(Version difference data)
--------
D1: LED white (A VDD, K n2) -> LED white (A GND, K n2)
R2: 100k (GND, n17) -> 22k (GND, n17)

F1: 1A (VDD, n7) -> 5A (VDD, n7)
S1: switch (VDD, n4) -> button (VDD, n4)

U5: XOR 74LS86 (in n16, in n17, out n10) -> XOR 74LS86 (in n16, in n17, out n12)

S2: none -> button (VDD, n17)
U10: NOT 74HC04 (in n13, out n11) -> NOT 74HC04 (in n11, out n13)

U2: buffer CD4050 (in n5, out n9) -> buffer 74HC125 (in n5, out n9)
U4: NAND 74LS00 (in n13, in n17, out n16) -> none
--------
* **Task**
Report how many lines of the entries hold the word "button". Nothing else is needed.

* **Exercise response**
2